Try it
Where a line below holds the string "blue", that line goes into the answer.

Records to use
◇ ◇ ◇ ◇
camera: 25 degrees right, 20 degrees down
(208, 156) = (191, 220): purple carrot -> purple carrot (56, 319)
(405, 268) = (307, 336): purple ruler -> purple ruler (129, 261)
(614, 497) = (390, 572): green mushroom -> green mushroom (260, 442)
◇ ◇ ◇ ◇
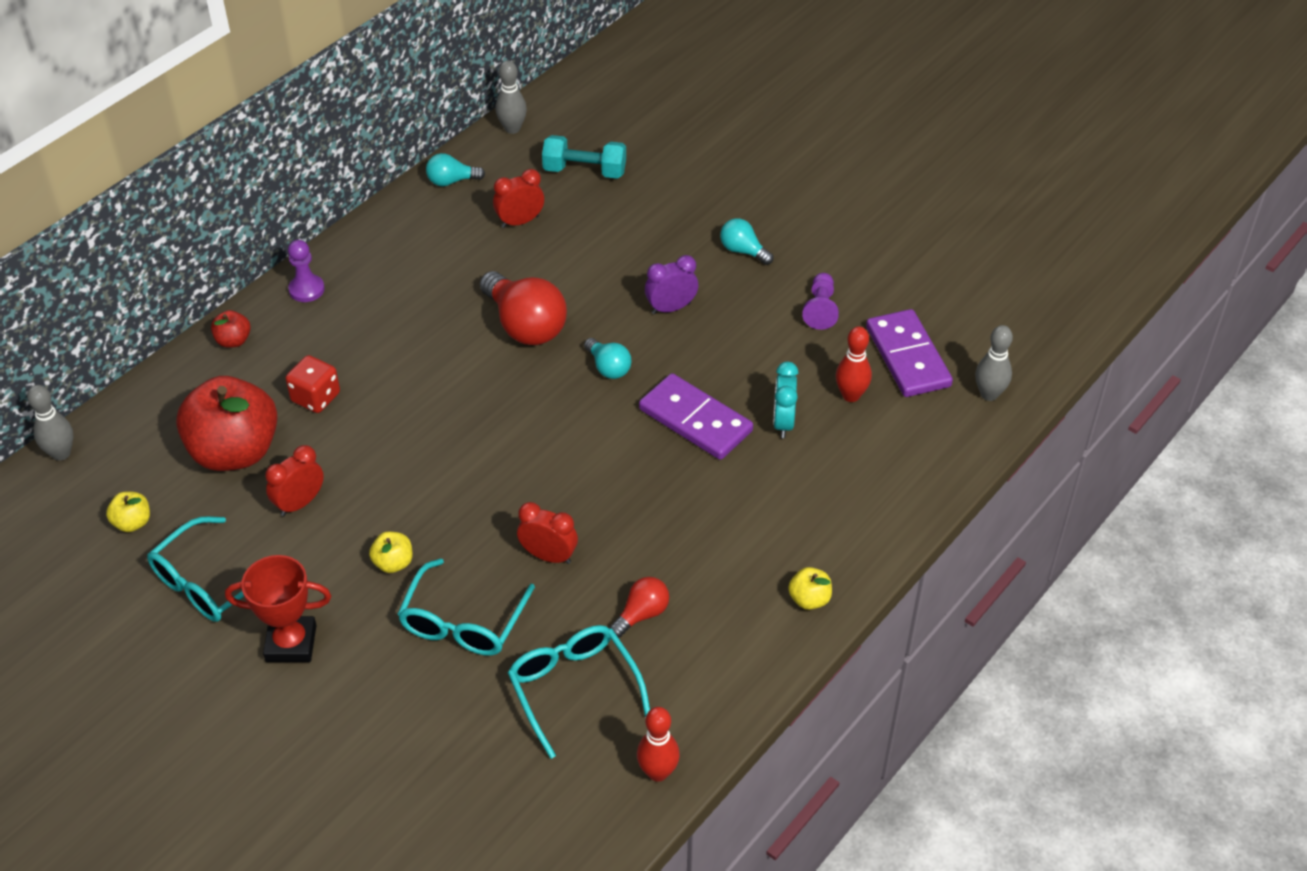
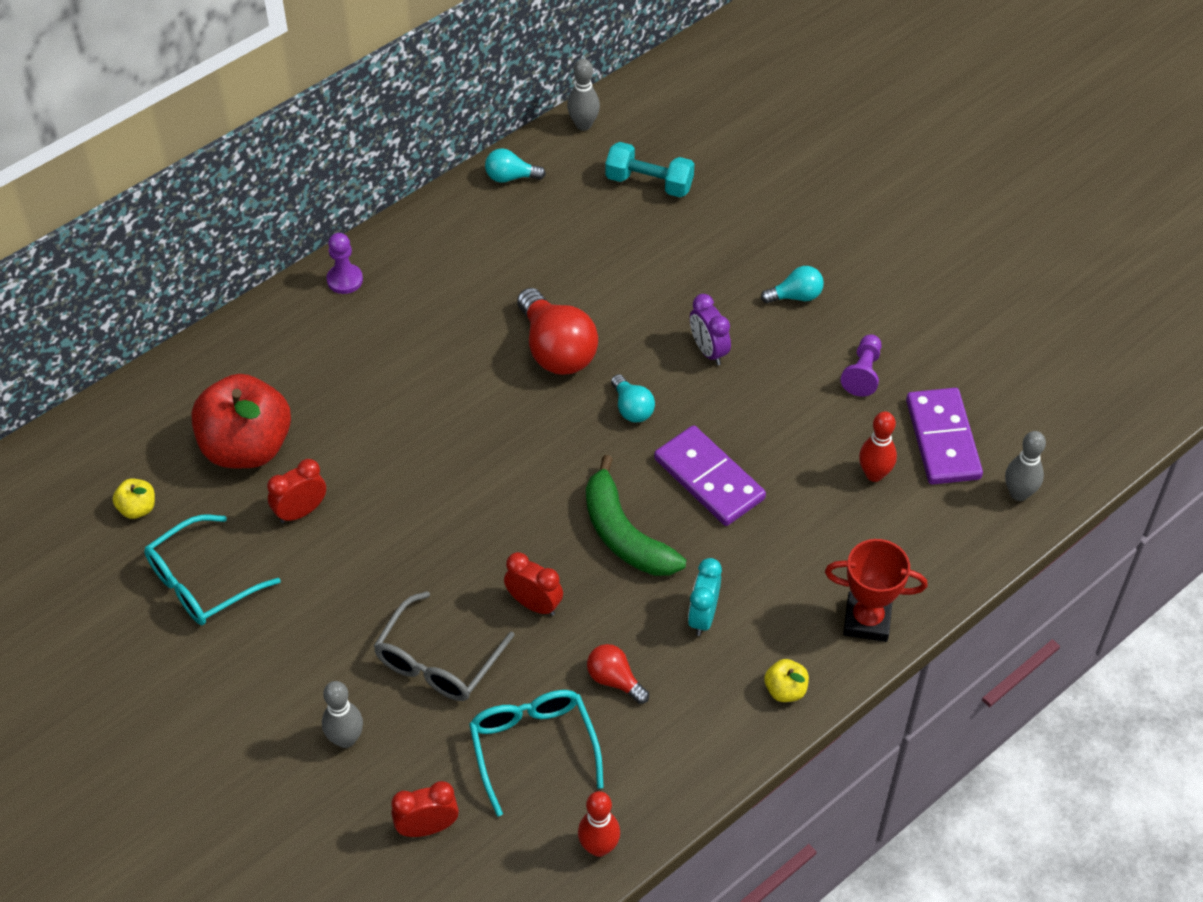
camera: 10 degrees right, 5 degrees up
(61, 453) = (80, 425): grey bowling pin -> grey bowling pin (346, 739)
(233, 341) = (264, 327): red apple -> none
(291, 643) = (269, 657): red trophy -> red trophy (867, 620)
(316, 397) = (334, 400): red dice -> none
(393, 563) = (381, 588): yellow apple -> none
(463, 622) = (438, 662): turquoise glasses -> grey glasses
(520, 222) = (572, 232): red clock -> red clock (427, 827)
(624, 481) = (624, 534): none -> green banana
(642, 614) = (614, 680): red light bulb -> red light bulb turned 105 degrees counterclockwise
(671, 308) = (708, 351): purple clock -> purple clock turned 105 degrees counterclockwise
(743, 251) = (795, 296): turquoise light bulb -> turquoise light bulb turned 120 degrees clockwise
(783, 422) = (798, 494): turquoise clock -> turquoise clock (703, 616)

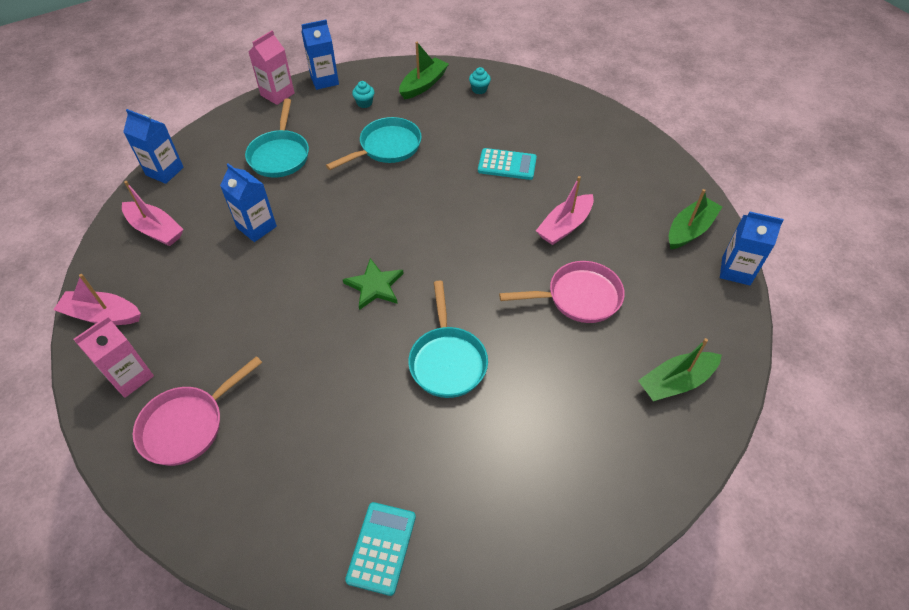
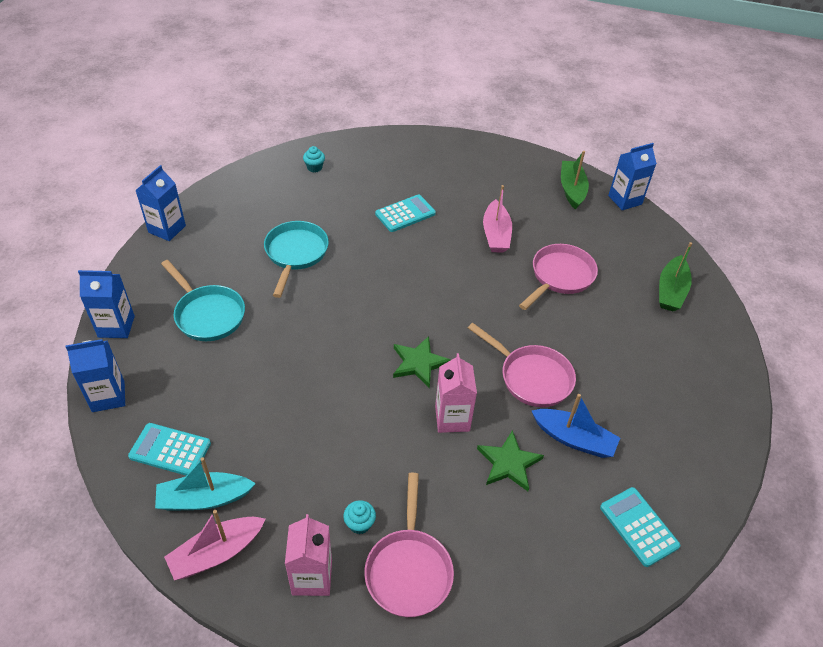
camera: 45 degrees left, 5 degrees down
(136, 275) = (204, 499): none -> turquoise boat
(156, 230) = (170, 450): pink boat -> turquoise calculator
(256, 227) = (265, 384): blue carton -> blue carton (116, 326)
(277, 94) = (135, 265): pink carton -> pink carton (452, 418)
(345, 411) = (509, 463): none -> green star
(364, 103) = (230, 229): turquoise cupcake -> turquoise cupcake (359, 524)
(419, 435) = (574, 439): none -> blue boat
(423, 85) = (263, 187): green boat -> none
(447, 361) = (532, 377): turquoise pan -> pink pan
◇ ◇ ◇ ◇
Result for this exercise
(256, 227) = (265, 384): blue carton -> blue carton (116, 326)
(419, 435) = (574, 439): none -> blue boat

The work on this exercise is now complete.